Task item:
Could you copy the records below exactly, leaving out any pictures they include?

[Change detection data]
|---|
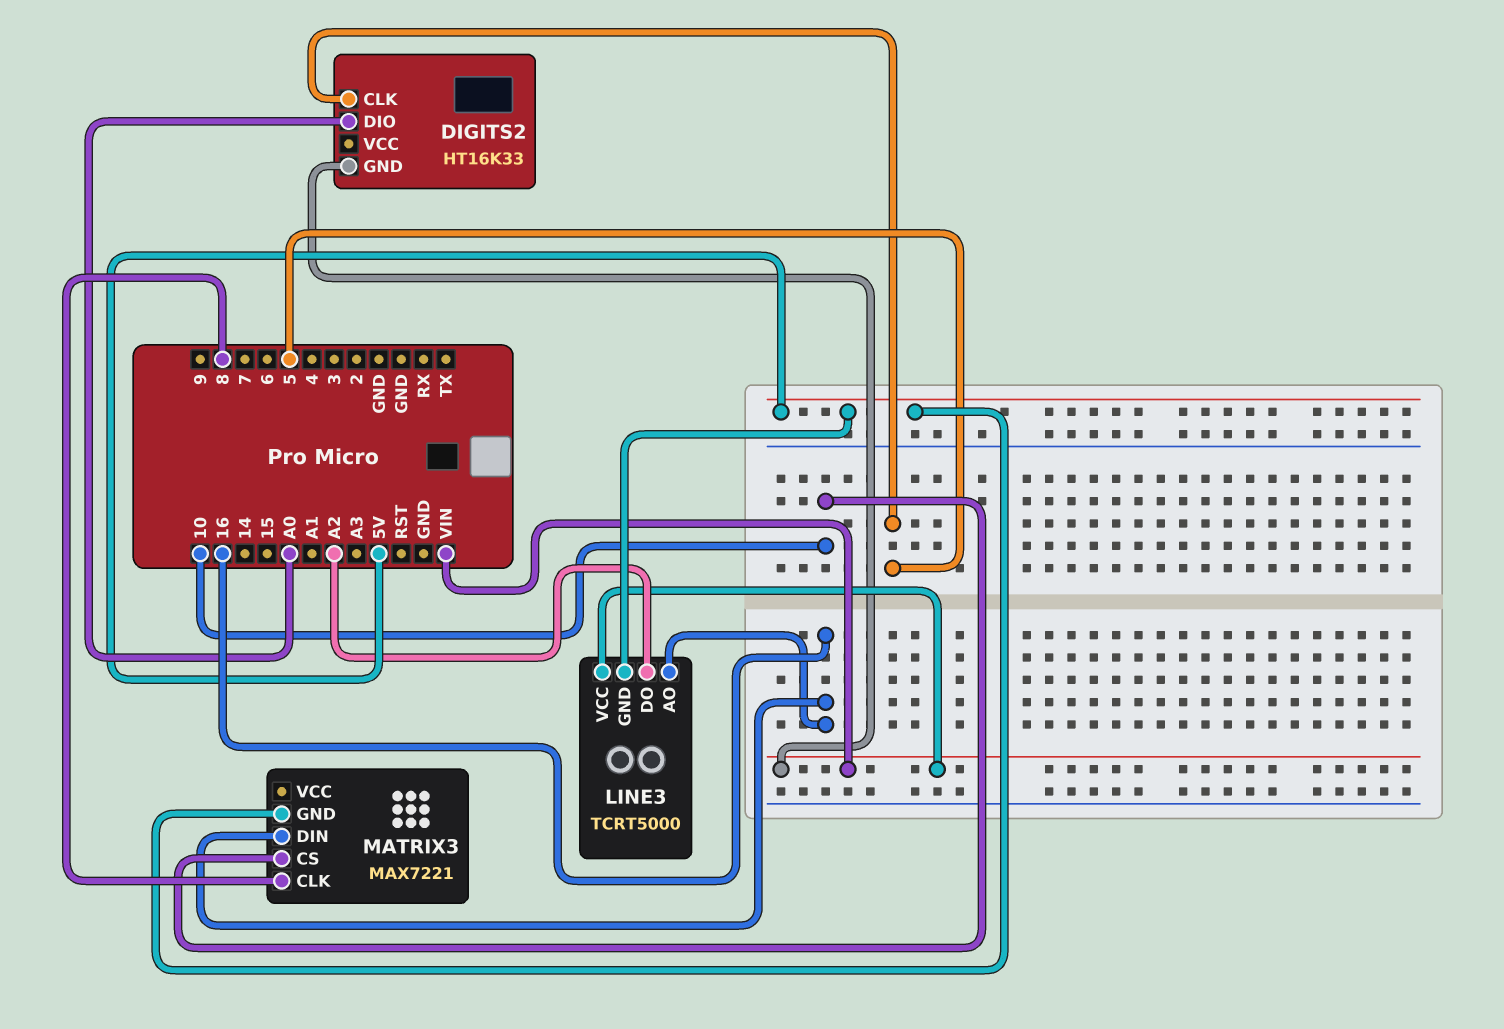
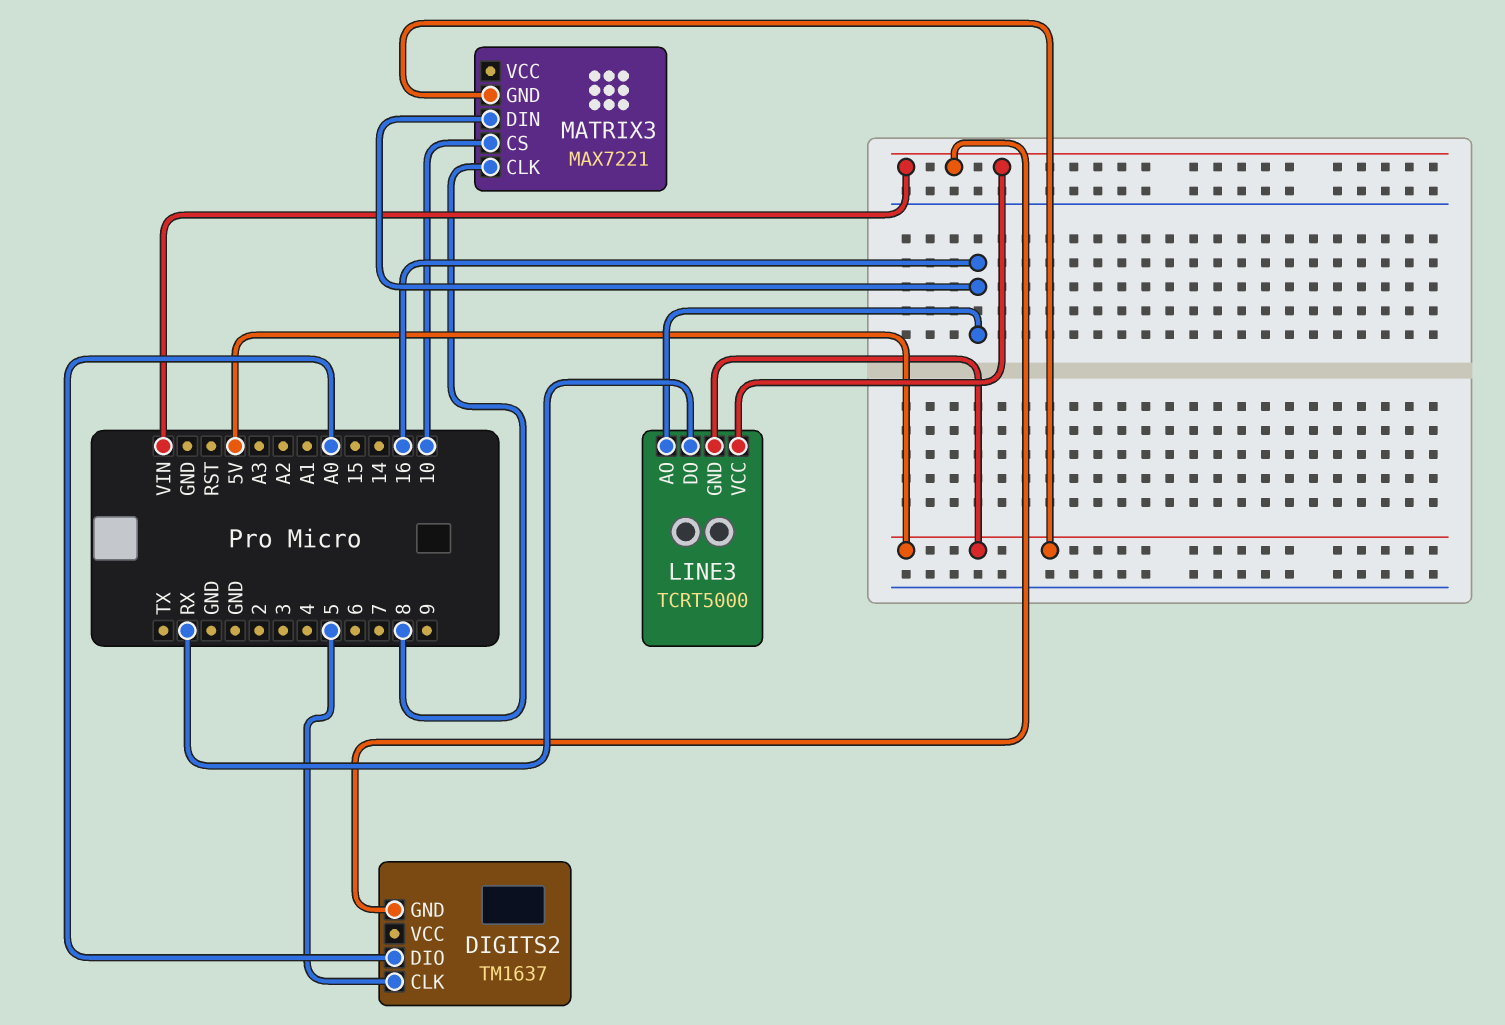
DIGITS2: HT16K33 -> TM1637
LINE3 pin DO: A2 -> RX

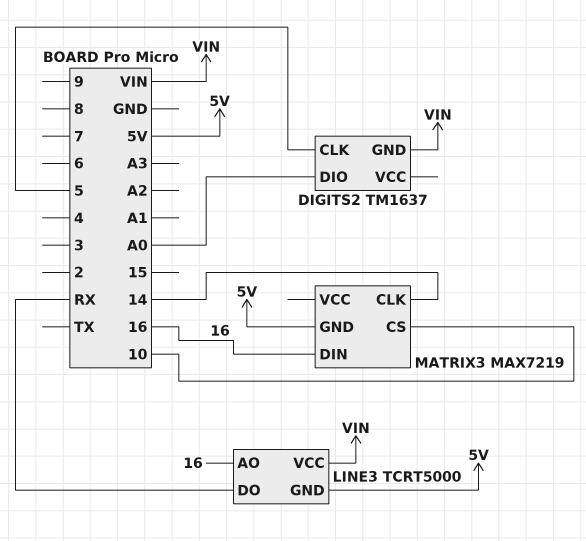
MATRIX3: MAX7221 -> MAX7219
MATRIX3 pin CLK: 8 -> 14

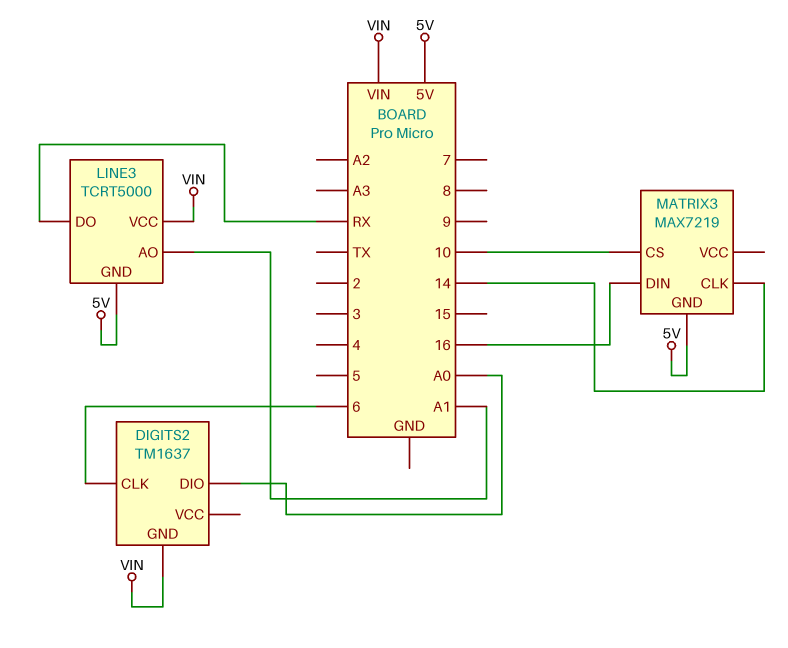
DIGITS2 pin CLK: 5 -> 6
LINE3 pin AO: 16 -> A1

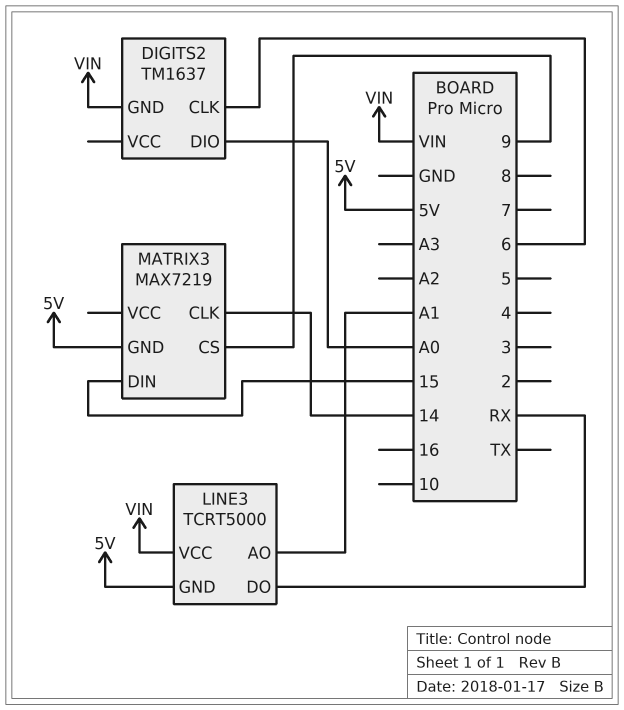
MATRIX3 pin CS: 10 -> 9
MATRIX3 pin DIN: 16 -> 15

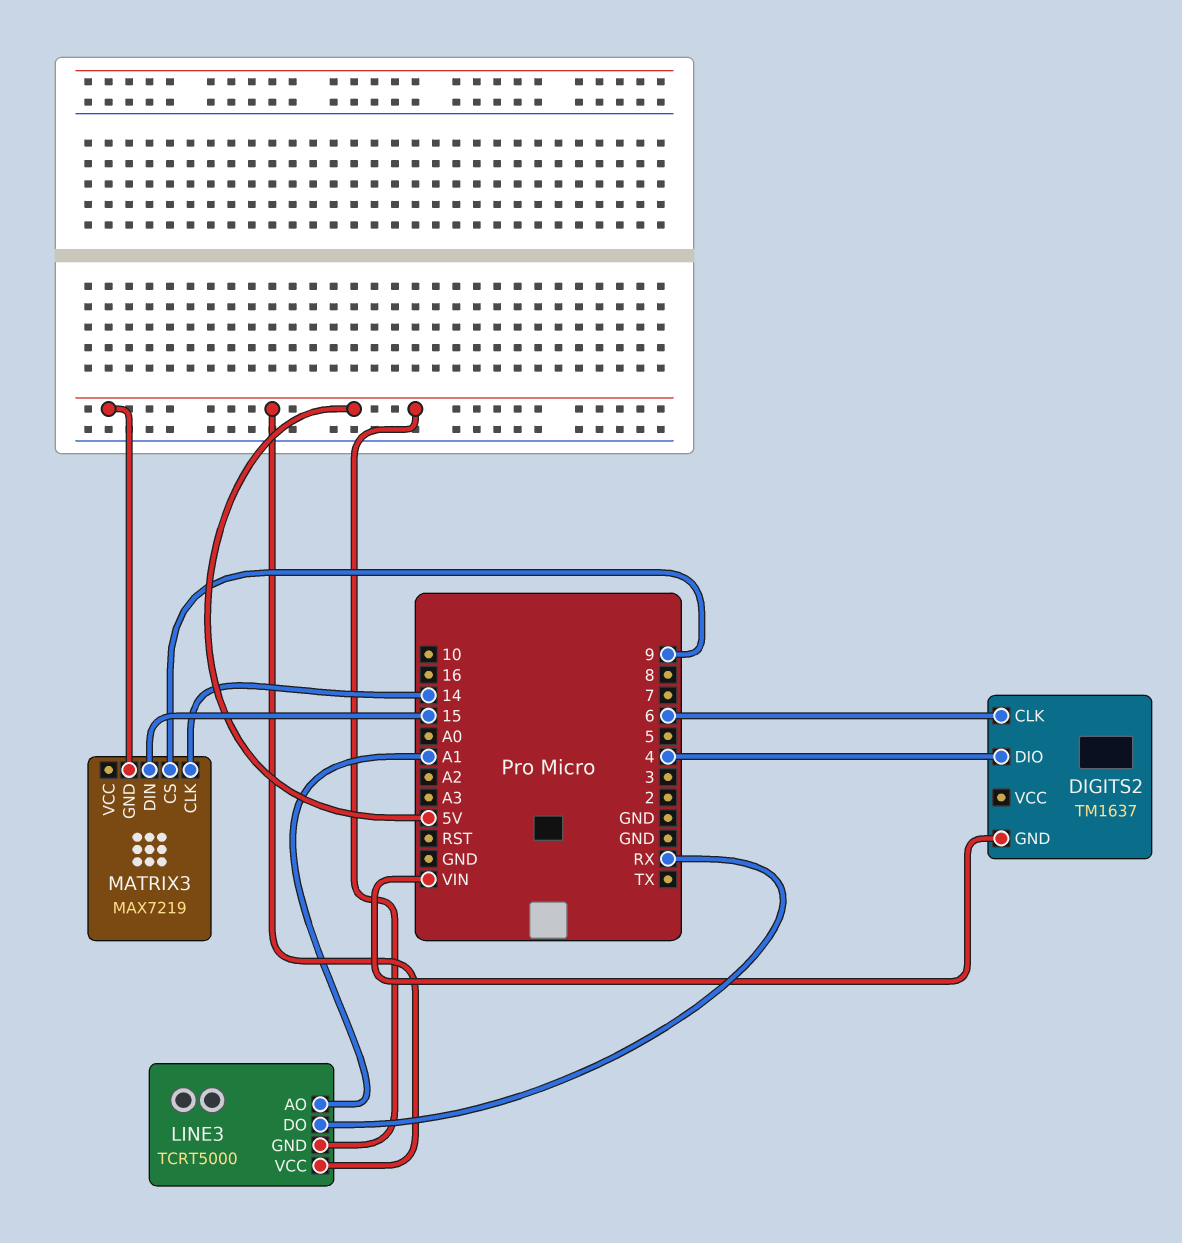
DIGITS2 pin DIO: A0 -> 4
LINE3 pin VCC: VIN -> 5V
|---|
Task output:
DIGITS2: HT16K33 -> TM1637
LINE3 pin DO: A2 -> RX

MATRIX3: MAX7221 -> MAX7219
MATRIX3 pin CLK: 8 -> 14

DIGITS2 pin CLK: 5 -> 6
LINE3 pin AO: 16 -> A1

MATRIX3 pin CS: 10 -> 9
MATRIX3 pin DIN: 16 -> 15

DIGITS2 pin DIO: A0 -> 4
LINE3 pin VCC: VIN -> 5V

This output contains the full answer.